◆ **WHAT THIS TASK INVOLVES**
Report every line of the material that contains the string "italic", matching case exactly.

Start of TASK INPUTS

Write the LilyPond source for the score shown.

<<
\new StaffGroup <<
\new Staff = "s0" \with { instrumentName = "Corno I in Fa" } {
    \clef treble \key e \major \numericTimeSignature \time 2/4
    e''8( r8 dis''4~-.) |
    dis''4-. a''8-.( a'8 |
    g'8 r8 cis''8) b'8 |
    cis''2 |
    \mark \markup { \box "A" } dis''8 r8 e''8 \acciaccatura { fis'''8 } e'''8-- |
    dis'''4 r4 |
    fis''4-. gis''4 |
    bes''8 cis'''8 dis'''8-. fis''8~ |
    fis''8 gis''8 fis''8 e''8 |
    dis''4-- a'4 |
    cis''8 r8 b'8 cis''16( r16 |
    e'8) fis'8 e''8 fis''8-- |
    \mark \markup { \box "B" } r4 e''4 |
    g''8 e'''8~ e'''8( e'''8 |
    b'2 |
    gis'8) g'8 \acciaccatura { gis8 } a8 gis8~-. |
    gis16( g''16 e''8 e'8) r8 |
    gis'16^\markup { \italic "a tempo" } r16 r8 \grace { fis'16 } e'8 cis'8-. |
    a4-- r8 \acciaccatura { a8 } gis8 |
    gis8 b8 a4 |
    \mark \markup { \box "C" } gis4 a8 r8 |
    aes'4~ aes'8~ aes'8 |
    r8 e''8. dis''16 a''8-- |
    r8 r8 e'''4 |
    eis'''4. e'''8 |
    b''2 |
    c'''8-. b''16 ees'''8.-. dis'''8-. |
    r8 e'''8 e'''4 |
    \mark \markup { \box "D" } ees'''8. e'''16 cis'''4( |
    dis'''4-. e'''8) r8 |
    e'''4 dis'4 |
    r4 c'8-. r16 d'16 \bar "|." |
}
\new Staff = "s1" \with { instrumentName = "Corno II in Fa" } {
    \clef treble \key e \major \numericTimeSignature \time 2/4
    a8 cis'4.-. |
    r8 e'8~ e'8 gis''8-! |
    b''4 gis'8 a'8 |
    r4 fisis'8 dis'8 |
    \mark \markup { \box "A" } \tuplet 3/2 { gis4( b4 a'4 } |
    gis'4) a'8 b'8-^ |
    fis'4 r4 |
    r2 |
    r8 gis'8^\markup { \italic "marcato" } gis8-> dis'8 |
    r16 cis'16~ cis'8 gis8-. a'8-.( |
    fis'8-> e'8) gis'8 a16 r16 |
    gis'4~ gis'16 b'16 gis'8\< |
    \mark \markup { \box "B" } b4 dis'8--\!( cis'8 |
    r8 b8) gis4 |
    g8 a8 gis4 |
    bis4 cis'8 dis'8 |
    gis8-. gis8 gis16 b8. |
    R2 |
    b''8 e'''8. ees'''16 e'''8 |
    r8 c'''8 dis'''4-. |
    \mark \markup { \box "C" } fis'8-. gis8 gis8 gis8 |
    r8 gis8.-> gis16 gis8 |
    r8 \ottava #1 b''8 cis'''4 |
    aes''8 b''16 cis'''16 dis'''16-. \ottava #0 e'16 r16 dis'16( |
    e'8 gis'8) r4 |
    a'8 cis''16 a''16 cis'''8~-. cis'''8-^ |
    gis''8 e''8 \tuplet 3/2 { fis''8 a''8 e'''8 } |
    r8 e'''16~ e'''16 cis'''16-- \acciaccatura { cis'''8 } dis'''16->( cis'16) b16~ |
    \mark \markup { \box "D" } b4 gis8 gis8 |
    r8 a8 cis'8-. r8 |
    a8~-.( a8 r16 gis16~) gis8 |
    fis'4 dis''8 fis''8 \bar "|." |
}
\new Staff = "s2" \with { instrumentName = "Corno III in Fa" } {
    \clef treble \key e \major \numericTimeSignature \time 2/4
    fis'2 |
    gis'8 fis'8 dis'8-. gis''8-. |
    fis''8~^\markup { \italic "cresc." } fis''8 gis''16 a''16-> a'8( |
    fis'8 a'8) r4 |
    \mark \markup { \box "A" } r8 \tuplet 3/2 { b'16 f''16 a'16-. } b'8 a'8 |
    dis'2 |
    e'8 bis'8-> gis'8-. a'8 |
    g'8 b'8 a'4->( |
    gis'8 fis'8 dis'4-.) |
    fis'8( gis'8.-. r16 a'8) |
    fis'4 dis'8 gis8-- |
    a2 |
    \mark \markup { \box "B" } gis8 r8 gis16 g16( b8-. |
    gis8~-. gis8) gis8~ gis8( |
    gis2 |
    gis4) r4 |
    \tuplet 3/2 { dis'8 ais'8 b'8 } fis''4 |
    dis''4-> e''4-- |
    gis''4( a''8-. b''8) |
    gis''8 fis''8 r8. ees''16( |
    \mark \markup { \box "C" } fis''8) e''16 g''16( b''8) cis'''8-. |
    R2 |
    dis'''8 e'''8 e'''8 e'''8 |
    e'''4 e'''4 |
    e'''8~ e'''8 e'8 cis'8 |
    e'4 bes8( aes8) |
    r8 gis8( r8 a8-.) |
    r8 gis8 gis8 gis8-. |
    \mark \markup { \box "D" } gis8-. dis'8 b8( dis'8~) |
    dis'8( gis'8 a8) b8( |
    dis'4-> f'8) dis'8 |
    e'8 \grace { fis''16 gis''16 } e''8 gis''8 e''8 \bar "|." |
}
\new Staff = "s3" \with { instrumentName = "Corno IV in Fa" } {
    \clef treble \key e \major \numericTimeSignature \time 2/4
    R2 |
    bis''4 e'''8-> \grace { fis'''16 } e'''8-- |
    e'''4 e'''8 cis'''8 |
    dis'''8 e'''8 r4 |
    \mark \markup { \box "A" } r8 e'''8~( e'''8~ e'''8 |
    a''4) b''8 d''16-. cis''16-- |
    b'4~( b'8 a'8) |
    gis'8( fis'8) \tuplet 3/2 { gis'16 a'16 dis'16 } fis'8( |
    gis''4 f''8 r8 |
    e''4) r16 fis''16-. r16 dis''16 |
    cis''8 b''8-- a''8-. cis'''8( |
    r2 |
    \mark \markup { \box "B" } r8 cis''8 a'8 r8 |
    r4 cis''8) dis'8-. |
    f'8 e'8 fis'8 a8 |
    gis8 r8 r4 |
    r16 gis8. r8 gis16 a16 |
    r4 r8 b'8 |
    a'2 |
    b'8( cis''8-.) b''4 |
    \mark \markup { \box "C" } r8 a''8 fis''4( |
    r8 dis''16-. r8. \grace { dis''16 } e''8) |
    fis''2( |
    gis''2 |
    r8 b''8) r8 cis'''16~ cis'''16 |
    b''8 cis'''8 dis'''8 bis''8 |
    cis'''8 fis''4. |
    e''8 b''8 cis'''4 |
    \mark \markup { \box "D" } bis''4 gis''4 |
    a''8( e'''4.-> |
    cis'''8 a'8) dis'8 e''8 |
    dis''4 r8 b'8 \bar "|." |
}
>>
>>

End of TASK INPUTS

◆ **TASK RESPONSE**
    gis'16^\markup { \italic "a tempo" } r16 r8 \grace { fis'16 } e'8 cis'8-. |
    r8 gis'8^\markup { \italic "marcato" } gis8-> dis'8 |
    fis''8~^\markup { \italic "cresc." } fis''8 gis''16 a''16-> a'8( |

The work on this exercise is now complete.